» THE INPUT:
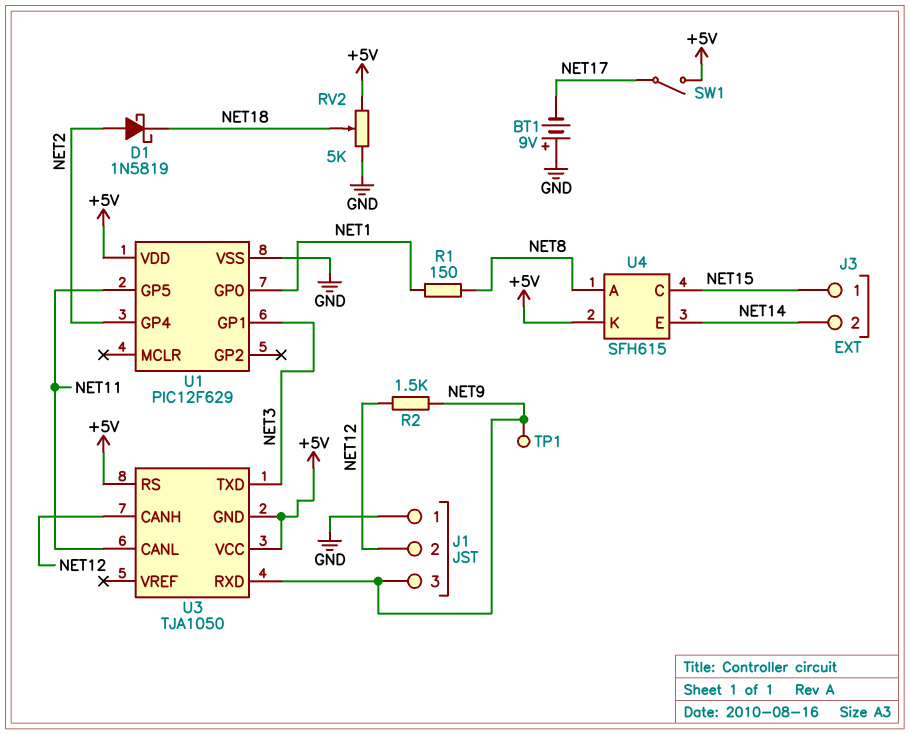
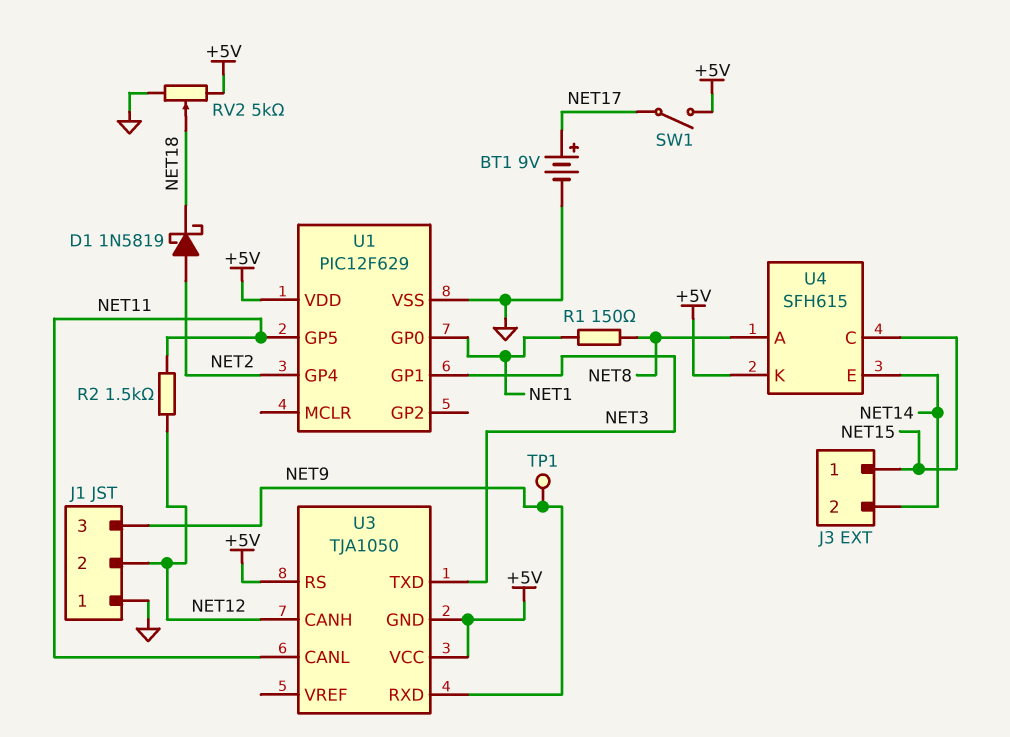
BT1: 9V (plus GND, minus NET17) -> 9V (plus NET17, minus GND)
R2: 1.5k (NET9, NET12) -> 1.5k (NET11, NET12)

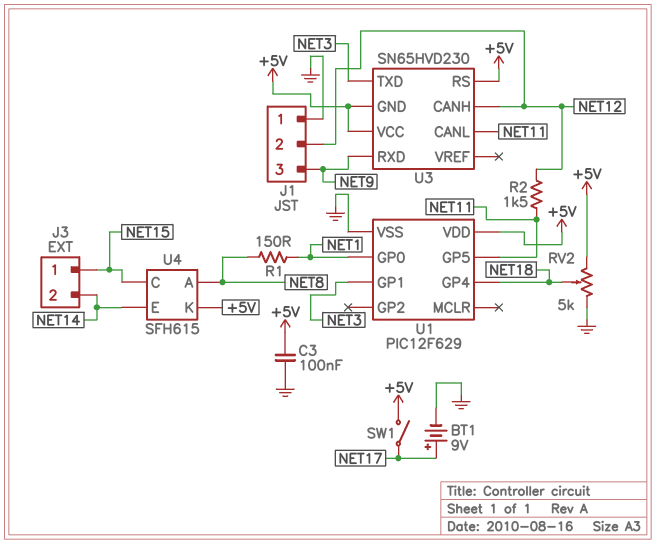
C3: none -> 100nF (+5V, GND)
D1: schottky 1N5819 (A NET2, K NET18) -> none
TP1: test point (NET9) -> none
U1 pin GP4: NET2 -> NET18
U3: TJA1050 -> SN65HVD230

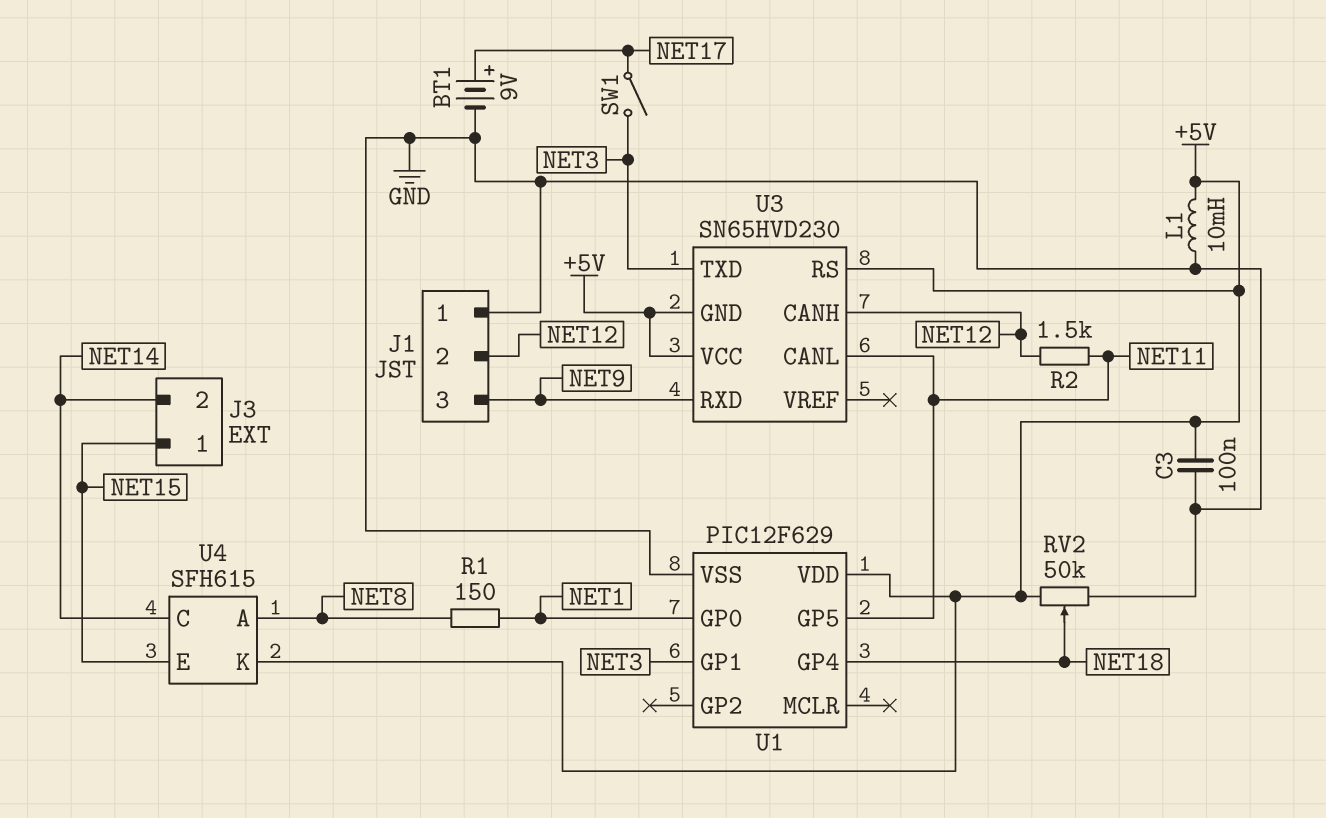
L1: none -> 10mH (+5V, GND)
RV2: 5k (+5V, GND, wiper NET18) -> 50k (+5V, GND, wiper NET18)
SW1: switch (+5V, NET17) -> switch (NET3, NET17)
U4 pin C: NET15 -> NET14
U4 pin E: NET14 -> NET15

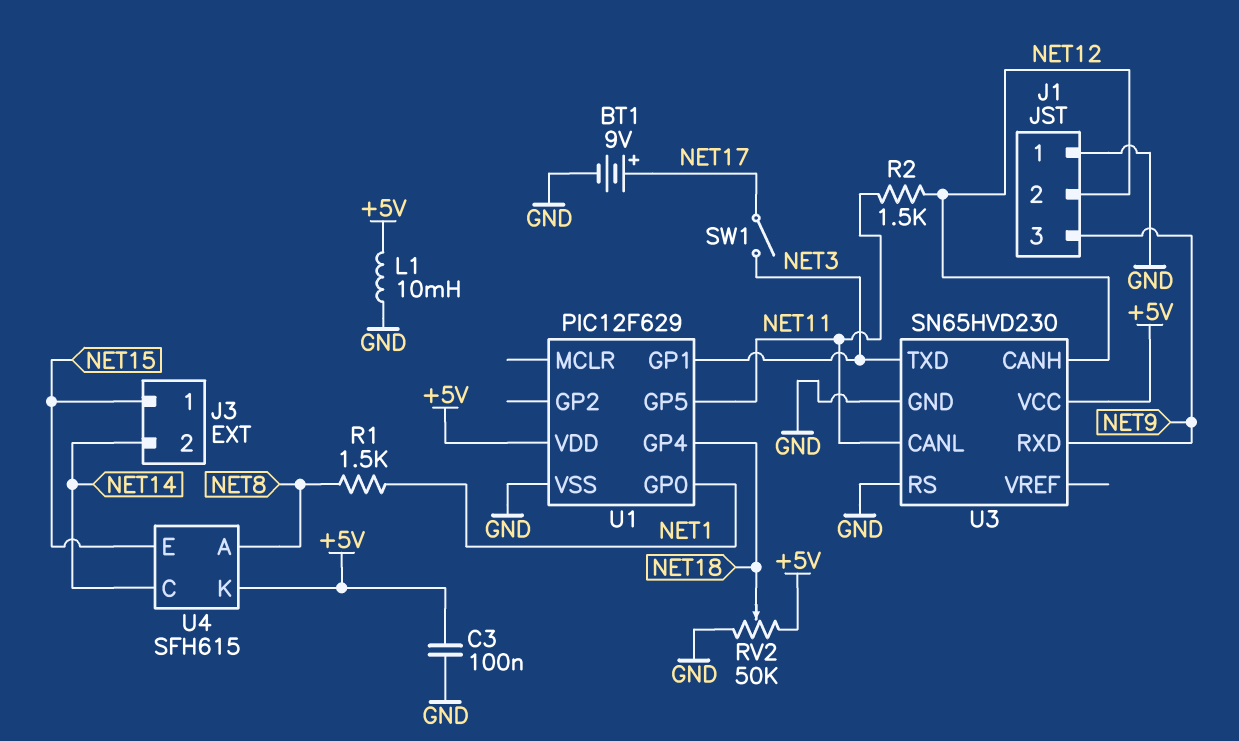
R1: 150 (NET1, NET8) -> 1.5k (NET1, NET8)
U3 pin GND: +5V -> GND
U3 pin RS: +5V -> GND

» DIRECTIONS FOR THIS TASK: Please copy, exactly and only, the lines of the listing that run from the one holding "TP1: test point (NET9) -> none" through its last line, and exclude pictures.

» PROBLEM SOLUTION:
TP1: test point (NET9) -> none
U1 pin GP4: NET2 -> NET18
U3: TJA1050 -> SN65HVD230

L1: none -> 10mH (+5V, GND)
RV2: 5k (+5V, GND, wiper NET18) -> 50k (+5V, GND, wiper NET18)
SW1: switch (+5V, NET17) -> switch (NET3, NET17)
U4 pin C: NET15 -> NET14
U4 pin E: NET14 -> NET15

R1: 150 (NET1, NET8) -> 1.5k (NET1, NET8)
U3 pin GND: +5V -> GND
U3 pin RS: +5V -> GND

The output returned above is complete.